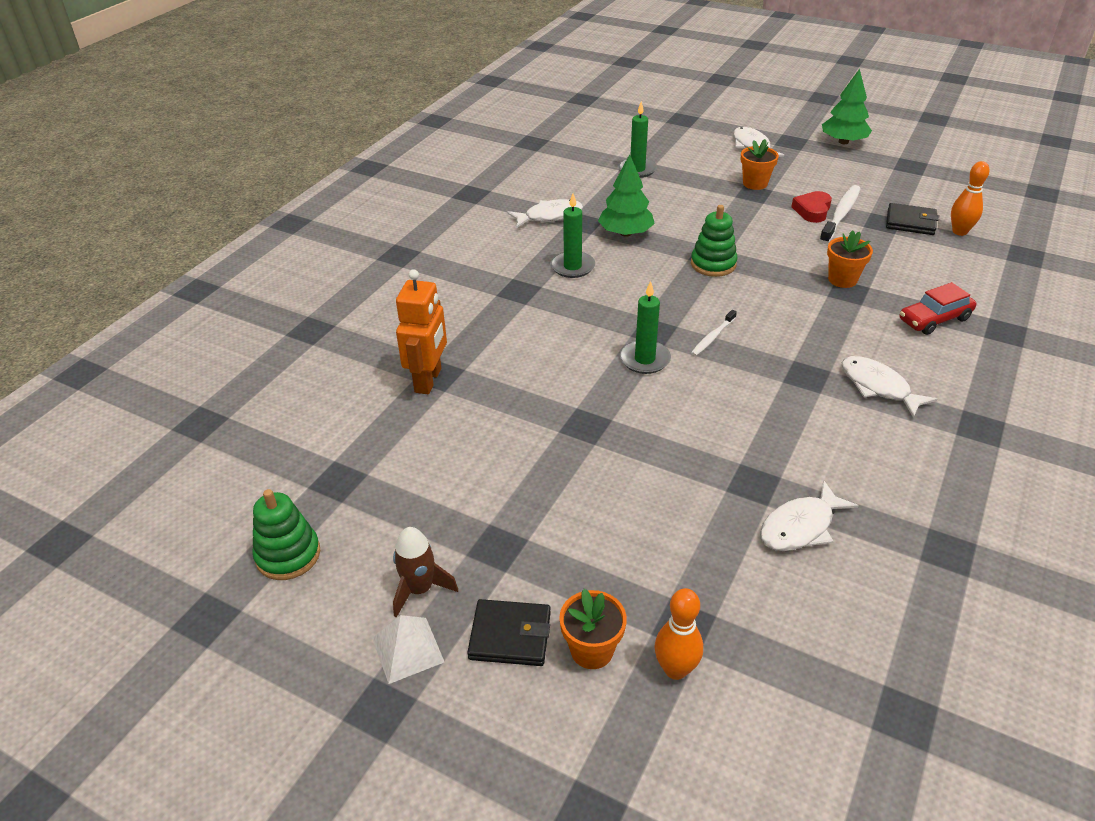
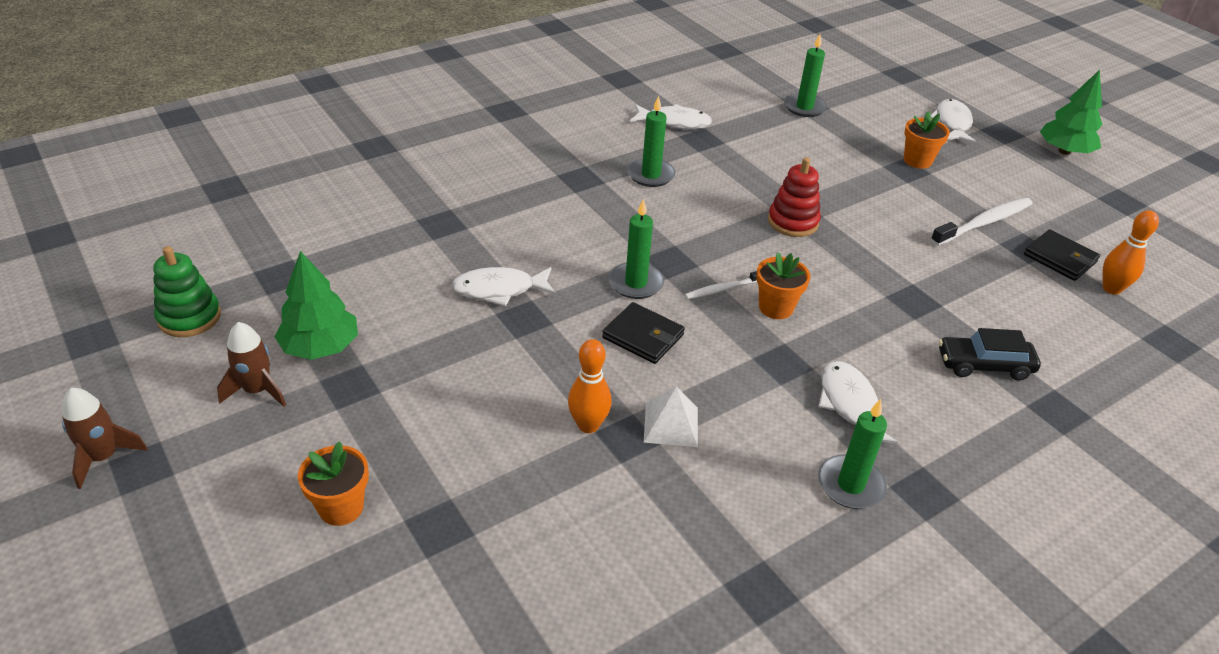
camera: 25 degrees right, 0 degrees up
(335, 718) = (104, 457): none -> brown rocket
(408, 650) = (203, 433): white pyramid -> white pyramid (671, 424)
(428, 380) = (428, 225): orange robot -> none
(510, 635) = (289, 462): black wallet -> black wallet (643, 336)
(625, 233) = (733, 162): green tree -> green tree (320, 347)
(675, 669) = (394, 560): orange bowling pin -> orange bowling pin (588, 425)
(713, 264) = (793, 222): green stacking toy -> red stacking toy
(800, 527) = (632, 496): white fish -> white fish (499, 290)
(812, 210) = (955, 208): red heart -> none
(842, 279) = (918, 287): orange flower pot -> orange flower pot (776, 307)
(932, 445) = (850, 485): none -> green candle
(934, 319) = (984, 365): red car -> black car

· · · · · · ·

How many lines of the material above hold the string "orange"? Reply with the number and nothing else.

3